Check each line of the listing below for the string "none", then give only the number of lines where it occurs.
+++ DATA EXTRACT +++
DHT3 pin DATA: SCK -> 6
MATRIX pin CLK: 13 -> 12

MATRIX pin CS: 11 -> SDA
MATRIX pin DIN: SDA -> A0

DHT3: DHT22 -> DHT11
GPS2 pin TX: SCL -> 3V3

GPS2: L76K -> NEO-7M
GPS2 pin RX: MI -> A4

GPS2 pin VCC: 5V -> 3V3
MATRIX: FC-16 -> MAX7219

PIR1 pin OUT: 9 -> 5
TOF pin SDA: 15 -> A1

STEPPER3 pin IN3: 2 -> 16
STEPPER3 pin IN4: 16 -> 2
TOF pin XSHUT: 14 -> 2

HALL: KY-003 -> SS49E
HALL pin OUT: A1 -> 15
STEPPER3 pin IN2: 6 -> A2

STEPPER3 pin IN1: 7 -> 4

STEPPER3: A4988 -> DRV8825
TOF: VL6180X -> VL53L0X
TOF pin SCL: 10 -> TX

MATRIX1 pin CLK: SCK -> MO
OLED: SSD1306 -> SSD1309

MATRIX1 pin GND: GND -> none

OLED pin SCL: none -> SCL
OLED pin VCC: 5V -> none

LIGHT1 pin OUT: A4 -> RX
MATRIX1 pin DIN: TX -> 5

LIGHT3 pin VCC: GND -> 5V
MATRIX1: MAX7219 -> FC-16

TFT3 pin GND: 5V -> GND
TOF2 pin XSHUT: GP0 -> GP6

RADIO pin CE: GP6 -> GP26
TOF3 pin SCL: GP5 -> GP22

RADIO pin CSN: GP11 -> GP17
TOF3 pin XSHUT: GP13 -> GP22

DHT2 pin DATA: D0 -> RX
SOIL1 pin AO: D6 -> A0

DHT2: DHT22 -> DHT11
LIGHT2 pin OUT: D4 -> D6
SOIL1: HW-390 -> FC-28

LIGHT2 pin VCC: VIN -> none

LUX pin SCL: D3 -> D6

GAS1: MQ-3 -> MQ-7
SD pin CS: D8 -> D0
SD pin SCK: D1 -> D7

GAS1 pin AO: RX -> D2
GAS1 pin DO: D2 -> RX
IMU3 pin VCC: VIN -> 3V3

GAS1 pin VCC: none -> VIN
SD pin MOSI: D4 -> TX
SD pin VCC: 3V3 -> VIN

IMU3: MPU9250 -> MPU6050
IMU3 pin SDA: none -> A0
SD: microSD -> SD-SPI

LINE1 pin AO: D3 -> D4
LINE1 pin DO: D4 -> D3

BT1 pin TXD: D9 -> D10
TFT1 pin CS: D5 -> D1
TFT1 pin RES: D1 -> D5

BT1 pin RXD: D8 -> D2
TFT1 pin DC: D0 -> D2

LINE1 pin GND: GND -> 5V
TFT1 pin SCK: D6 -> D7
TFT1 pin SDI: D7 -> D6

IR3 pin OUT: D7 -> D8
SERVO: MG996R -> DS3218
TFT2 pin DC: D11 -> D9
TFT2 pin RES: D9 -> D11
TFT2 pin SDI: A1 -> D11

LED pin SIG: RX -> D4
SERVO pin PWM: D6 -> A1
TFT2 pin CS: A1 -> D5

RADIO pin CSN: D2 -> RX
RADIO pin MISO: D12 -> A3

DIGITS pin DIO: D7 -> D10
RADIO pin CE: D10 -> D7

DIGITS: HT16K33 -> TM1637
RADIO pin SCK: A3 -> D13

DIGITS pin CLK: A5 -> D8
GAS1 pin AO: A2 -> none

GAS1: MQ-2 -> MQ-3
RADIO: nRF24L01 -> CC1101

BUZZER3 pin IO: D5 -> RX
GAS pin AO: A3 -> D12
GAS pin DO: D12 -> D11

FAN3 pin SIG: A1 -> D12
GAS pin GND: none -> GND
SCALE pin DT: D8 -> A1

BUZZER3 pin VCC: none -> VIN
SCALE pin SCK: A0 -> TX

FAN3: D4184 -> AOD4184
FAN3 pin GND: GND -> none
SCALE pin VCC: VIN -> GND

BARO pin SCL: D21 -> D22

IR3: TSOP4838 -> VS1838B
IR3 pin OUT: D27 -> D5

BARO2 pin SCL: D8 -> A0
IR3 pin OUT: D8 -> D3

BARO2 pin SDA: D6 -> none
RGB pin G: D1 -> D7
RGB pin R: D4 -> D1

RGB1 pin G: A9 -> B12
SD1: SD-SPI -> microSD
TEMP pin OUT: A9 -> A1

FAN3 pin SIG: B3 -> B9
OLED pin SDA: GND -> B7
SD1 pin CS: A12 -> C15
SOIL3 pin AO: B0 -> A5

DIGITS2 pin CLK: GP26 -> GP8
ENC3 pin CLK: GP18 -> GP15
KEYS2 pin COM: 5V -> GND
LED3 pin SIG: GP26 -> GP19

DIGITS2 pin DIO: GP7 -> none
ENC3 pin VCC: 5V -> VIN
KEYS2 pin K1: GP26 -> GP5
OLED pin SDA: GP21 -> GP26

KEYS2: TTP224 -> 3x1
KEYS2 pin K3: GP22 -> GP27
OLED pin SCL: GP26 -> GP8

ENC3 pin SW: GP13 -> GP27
+++
• _EXERCISE OUTPUT_
12